Version comparison data:
· · · ·

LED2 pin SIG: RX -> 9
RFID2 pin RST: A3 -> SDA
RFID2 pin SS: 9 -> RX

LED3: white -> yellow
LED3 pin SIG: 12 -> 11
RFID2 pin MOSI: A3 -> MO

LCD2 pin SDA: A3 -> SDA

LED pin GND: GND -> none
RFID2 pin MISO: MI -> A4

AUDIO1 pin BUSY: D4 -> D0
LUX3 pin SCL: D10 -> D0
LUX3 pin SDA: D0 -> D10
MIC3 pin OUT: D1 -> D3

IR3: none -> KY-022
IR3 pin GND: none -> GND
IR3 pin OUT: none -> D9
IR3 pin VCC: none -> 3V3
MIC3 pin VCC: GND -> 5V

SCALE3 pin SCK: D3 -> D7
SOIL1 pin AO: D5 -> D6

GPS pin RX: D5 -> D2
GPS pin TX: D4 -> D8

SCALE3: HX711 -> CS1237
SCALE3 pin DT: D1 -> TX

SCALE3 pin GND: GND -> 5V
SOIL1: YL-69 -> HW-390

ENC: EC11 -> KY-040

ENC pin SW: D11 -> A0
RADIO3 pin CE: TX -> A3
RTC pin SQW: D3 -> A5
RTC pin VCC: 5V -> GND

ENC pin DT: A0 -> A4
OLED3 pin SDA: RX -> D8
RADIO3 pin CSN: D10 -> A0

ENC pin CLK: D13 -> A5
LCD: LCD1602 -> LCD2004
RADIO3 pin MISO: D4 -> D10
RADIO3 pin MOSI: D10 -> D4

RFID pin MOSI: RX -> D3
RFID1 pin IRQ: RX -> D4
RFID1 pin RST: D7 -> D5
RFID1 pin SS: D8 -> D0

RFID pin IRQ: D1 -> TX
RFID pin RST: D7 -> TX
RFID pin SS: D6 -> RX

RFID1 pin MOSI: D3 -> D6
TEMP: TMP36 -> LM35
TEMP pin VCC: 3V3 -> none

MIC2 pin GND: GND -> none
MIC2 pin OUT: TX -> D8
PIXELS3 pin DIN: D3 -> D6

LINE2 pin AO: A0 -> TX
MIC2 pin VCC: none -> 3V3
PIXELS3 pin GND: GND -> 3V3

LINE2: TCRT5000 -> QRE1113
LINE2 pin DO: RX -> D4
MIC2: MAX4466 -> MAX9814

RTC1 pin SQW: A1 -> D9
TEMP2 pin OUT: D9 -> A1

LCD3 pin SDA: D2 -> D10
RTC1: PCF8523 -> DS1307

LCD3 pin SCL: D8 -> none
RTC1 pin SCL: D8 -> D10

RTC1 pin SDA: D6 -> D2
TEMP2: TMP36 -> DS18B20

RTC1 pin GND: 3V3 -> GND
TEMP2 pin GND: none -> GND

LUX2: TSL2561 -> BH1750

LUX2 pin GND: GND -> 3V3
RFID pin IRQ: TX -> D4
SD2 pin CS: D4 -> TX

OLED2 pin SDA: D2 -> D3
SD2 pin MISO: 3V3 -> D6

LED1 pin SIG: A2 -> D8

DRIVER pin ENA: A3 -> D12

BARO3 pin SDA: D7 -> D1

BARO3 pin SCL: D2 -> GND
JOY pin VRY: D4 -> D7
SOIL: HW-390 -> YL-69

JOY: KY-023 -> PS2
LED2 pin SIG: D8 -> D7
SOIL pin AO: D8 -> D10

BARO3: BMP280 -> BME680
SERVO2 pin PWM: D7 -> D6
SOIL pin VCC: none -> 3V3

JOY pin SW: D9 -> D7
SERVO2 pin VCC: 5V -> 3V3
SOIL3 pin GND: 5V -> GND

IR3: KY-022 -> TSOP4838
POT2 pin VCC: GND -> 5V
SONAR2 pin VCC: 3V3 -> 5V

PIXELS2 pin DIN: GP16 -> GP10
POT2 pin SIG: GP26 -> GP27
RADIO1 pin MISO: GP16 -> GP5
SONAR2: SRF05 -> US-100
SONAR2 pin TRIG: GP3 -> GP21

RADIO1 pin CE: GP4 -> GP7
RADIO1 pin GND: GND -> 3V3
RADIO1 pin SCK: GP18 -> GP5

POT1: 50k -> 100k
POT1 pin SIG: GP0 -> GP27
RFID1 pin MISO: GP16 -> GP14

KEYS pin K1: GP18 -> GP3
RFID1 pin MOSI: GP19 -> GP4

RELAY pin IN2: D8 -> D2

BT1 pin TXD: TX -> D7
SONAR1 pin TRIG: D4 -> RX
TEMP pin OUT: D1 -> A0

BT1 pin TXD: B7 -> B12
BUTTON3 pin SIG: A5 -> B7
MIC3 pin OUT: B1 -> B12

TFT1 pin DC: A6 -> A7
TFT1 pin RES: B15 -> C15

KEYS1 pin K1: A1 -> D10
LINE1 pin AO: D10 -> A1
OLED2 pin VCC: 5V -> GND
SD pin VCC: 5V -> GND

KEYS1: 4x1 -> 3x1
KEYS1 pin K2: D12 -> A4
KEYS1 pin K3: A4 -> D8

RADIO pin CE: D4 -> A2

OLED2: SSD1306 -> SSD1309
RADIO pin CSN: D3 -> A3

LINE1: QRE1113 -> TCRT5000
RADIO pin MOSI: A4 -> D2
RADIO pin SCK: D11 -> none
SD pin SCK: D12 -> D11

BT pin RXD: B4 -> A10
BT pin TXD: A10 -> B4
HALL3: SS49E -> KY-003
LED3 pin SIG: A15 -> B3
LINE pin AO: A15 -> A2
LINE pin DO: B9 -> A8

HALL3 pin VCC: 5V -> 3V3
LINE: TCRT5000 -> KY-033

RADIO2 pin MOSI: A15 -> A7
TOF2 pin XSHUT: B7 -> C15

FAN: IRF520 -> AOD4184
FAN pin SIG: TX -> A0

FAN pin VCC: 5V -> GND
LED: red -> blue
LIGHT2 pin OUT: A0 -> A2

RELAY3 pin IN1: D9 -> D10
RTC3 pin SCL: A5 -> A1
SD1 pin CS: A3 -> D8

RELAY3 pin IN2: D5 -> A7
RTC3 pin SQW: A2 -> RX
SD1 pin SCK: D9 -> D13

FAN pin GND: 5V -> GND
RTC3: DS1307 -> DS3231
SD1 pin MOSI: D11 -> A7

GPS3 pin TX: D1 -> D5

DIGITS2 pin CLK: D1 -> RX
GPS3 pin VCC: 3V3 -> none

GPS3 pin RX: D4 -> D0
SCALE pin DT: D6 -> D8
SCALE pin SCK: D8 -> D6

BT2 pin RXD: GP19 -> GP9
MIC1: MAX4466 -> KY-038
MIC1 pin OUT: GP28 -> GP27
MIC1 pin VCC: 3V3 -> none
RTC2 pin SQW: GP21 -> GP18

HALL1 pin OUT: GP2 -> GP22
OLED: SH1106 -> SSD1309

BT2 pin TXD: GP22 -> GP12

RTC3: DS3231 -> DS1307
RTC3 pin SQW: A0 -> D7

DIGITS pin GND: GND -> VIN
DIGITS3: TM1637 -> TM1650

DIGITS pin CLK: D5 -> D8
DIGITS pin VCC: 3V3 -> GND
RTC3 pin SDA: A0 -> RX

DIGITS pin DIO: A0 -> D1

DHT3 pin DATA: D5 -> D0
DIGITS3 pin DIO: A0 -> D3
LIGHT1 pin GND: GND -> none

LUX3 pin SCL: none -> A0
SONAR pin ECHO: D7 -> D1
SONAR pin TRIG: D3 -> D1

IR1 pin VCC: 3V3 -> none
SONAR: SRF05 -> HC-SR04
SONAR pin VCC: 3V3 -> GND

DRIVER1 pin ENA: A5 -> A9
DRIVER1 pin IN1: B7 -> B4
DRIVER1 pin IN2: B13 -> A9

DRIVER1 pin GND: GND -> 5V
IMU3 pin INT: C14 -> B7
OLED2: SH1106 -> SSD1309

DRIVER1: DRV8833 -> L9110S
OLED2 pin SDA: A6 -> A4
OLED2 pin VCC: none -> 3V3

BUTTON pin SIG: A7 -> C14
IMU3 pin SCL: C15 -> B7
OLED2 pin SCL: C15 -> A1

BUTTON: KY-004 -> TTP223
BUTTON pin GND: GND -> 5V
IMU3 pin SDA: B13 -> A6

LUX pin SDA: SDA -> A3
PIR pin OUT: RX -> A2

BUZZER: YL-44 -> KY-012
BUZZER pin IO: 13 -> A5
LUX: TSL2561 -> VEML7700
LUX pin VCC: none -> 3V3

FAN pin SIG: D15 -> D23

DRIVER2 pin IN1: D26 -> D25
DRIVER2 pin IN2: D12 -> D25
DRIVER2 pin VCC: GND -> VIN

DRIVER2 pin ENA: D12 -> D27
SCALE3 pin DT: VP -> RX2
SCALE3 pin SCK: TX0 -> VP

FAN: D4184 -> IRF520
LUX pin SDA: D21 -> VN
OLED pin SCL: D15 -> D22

· · · ·

=== Task statement ===
The line containing "LUX pin SDA: SDA -> A3" marks where to begin; copy it and every later line exactly, through the end of the data.

=== Task answer ===
LUX pin SDA: SDA -> A3
PIR pin OUT: RX -> A2

BUZZER: YL-44 -> KY-012
BUZZER pin IO: 13 -> A5
LUX: TSL2561 -> VEML7700
LUX pin VCC: none -> 3V3

FAN pin SIG: D15 -> D23

DRIVER2 pin IN1: D26 -> D25
DRIVER2 pin IN2: D12 -> D25
DRIVER2 pin VCC: GND -> VIN

DRIVER2 pin ENA: D12 -> D27
SCALE3 pin DT: VP -> RX2
SCALE3 pin SCK: TX0 -> VP

FAN: D4184 -> IRF520
LUX pin SDA: D21 -> VN
OLED pin SCL: D15 -> D22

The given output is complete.